WHAT TO WORK ON: Below this line is a set of entries; quote exactly the lines from the line that contains "D6: LED white" to the line that contains "U1 pin IN: GND -> +15V", both lines included.

Change listing data
======

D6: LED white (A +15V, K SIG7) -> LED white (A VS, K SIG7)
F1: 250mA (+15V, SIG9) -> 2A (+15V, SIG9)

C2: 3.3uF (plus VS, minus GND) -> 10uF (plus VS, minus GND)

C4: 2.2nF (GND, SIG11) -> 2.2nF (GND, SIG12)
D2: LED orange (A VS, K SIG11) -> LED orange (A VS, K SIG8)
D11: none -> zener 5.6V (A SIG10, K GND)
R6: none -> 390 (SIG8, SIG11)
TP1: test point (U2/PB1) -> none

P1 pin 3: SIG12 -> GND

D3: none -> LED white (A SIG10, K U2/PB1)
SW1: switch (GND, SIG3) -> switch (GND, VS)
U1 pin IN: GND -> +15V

======

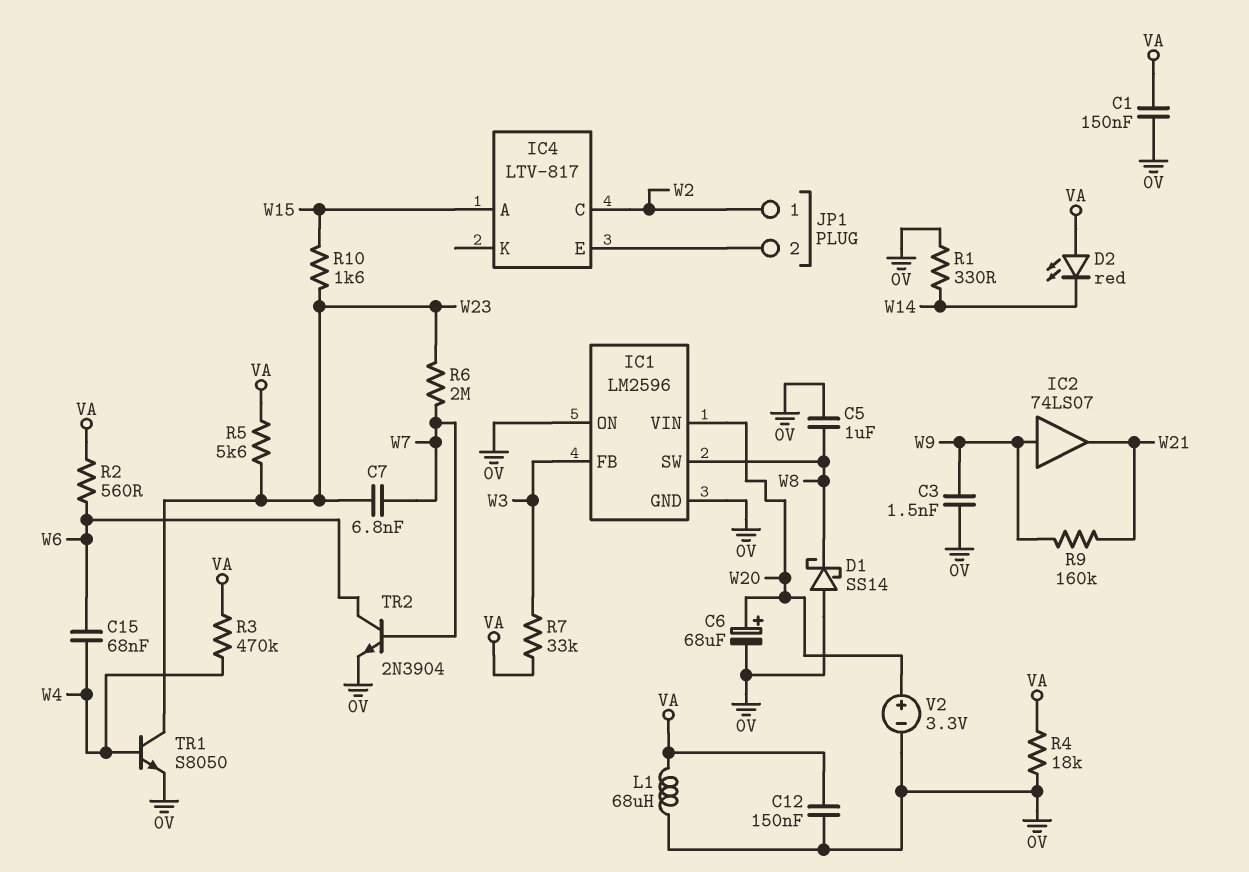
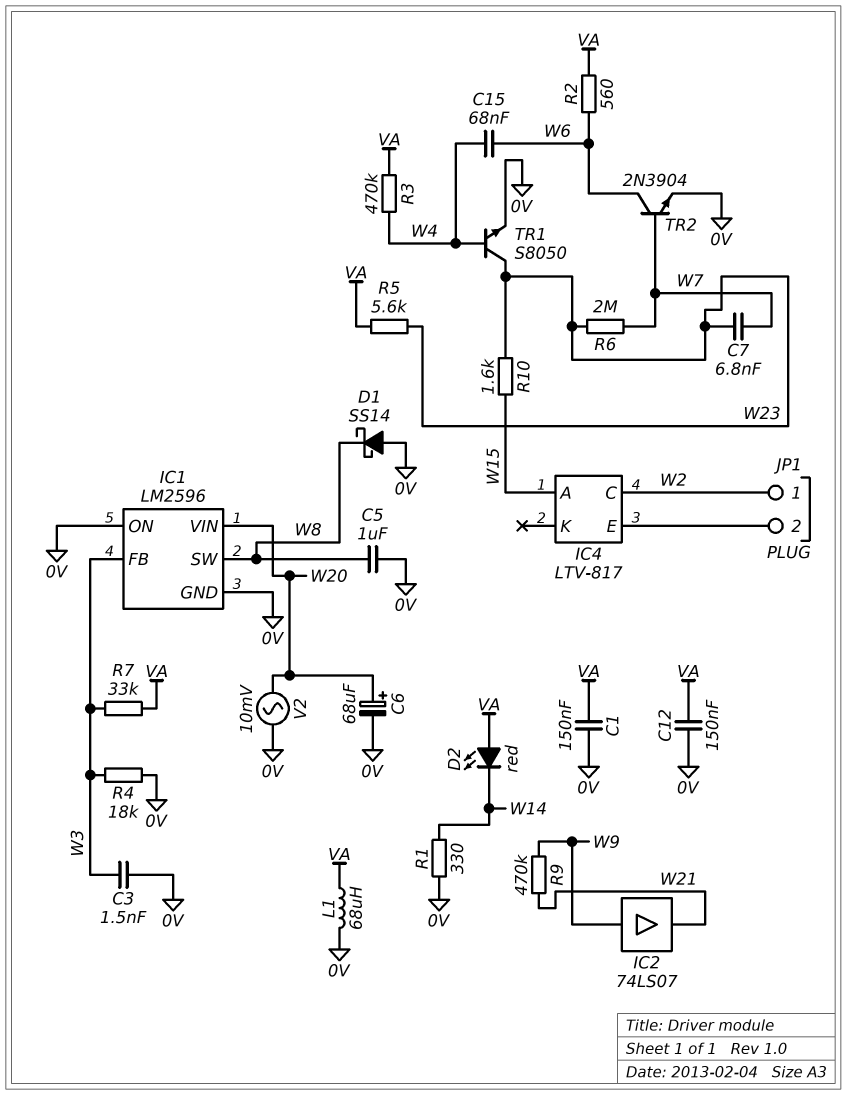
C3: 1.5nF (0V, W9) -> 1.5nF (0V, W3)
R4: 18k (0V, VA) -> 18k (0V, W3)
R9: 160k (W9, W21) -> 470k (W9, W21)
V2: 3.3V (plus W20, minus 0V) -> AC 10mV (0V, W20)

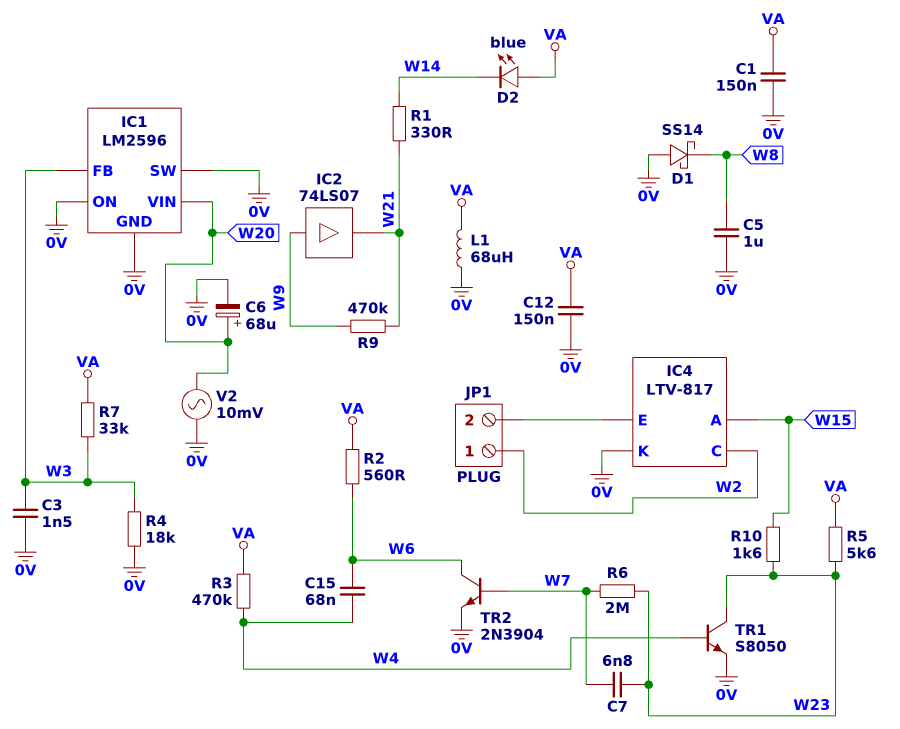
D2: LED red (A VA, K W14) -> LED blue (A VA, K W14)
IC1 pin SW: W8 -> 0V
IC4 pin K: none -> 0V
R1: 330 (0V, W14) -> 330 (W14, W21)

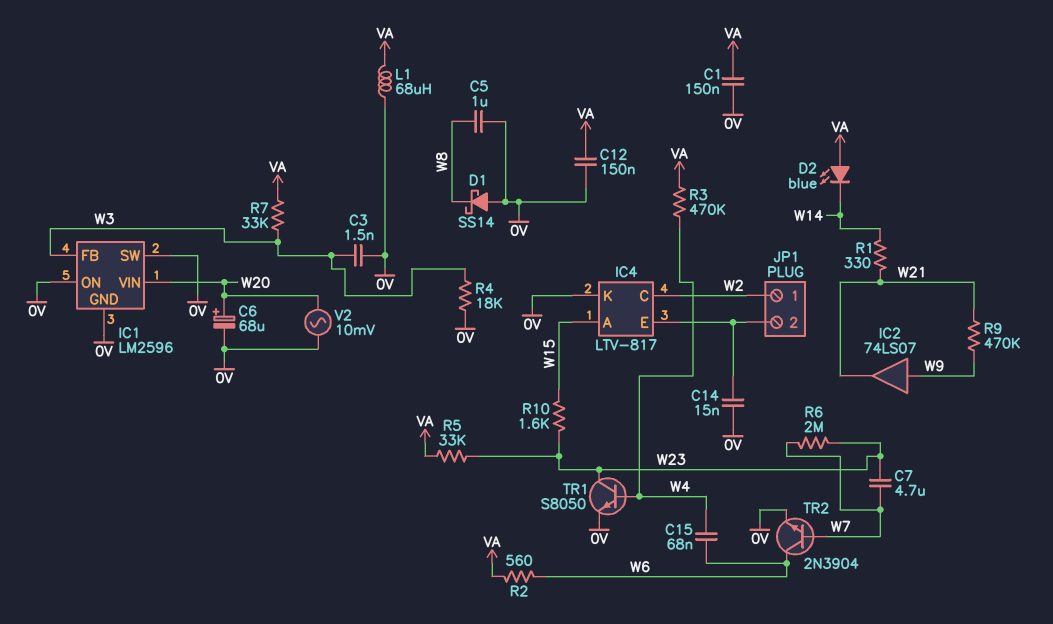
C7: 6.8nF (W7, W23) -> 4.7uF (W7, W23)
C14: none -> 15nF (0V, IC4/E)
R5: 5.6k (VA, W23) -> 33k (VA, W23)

======

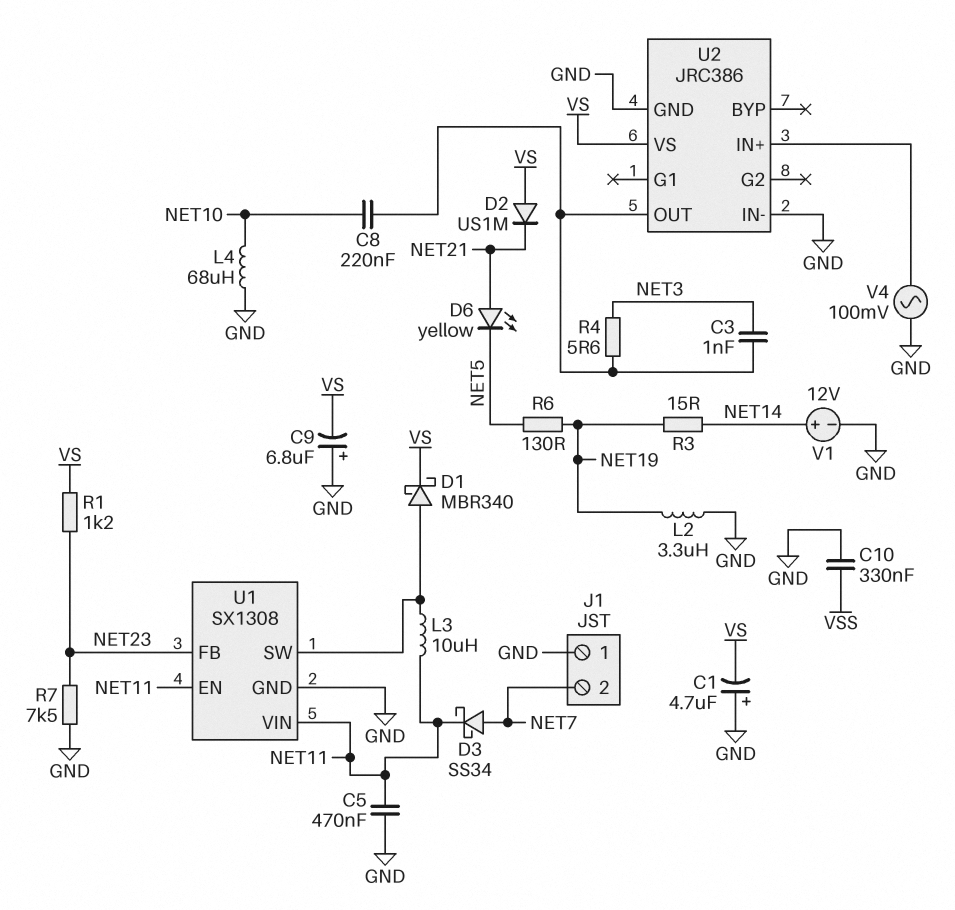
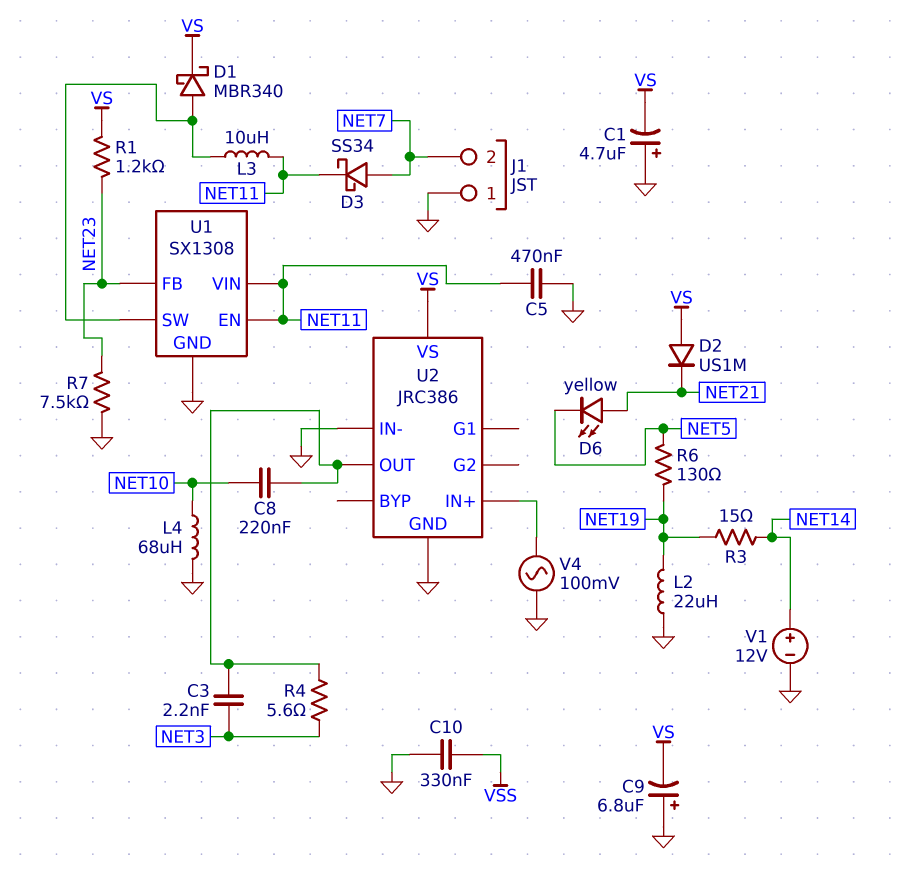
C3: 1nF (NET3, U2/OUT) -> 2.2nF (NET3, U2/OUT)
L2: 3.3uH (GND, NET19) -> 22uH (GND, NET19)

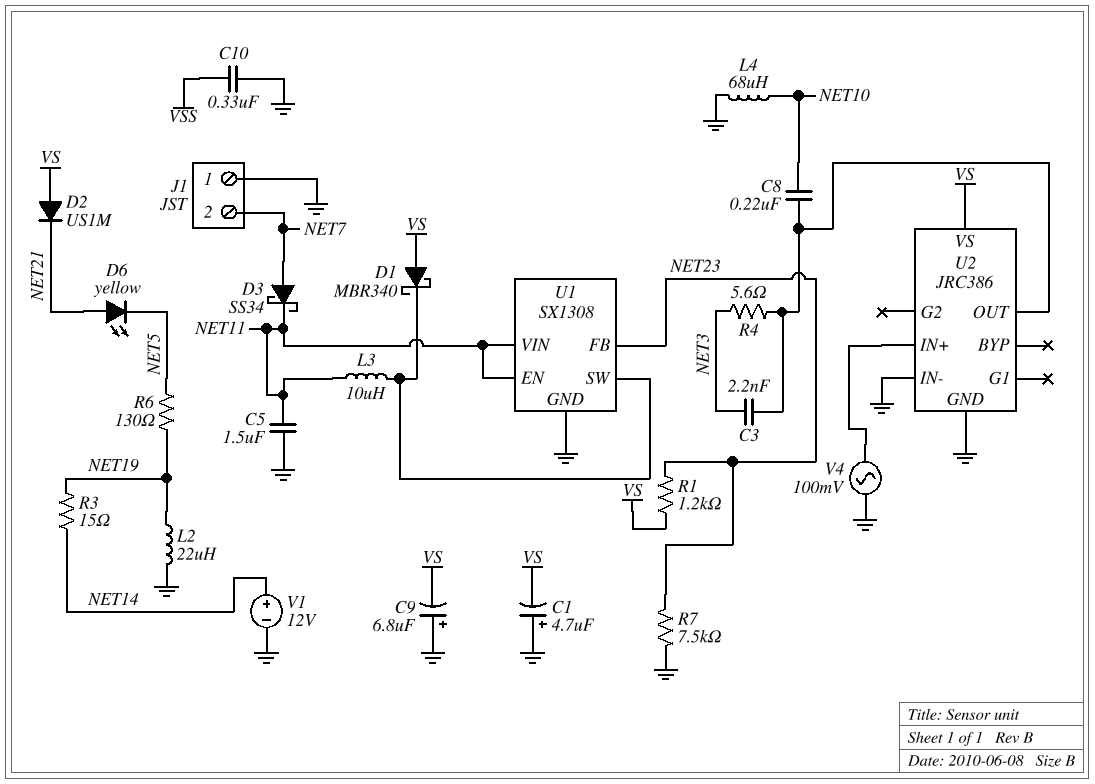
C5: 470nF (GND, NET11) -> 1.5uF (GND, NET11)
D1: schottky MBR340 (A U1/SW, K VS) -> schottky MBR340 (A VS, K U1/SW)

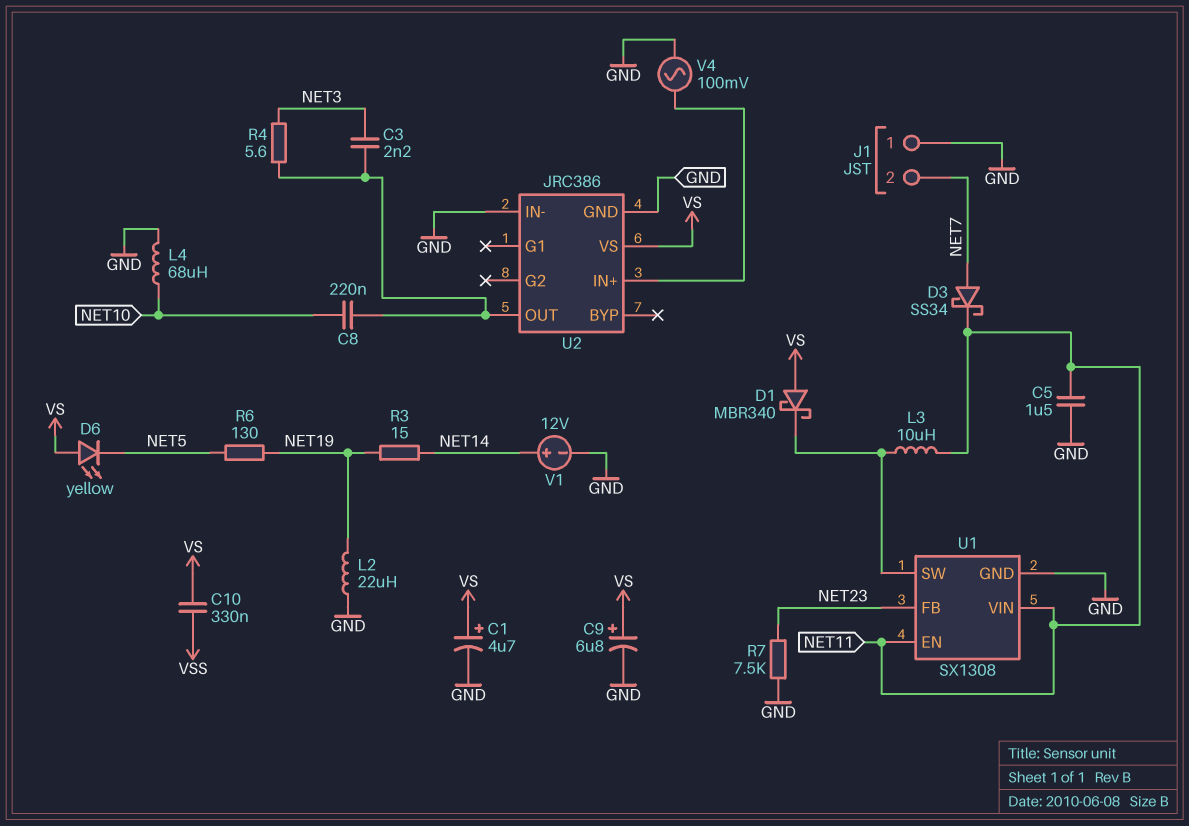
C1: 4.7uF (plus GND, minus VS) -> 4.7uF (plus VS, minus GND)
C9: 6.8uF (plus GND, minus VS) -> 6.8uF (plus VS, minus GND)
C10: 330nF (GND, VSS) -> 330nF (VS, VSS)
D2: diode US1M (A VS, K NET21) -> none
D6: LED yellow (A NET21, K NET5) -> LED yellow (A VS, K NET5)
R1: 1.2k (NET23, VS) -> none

======

REPLY:
D6: LED white (A +15V, K SIG7) -> LED white (A VS, K SIG7)
F1: 250mA (+15V, SIG9) -> 2A (+15V, SIG9)

C2: 3.3uF (plus VS, minus GND) -> 10uF (plus VS, minus GND)

C4: 2.2nF (GND, SIG11) -> 2.2nF (GND, SIG12)
D2: LED orange (A VS, K SIG11) -> LED orange (A VS, K SIG8)
D11: none -> zener 5.6V (A SIG10, K GND)
R6: none -> 390 (SIG8, SIG11)
TP1: test point (U2/PB1) -> none

P1 pin 3: SIG12 -> GND

D3: none -> LED white (A SIG10, K U2/PB1)
SW1: switch (GND, SIG3) -> switch (GND, VS)
U1 pin IN: GND -> +15V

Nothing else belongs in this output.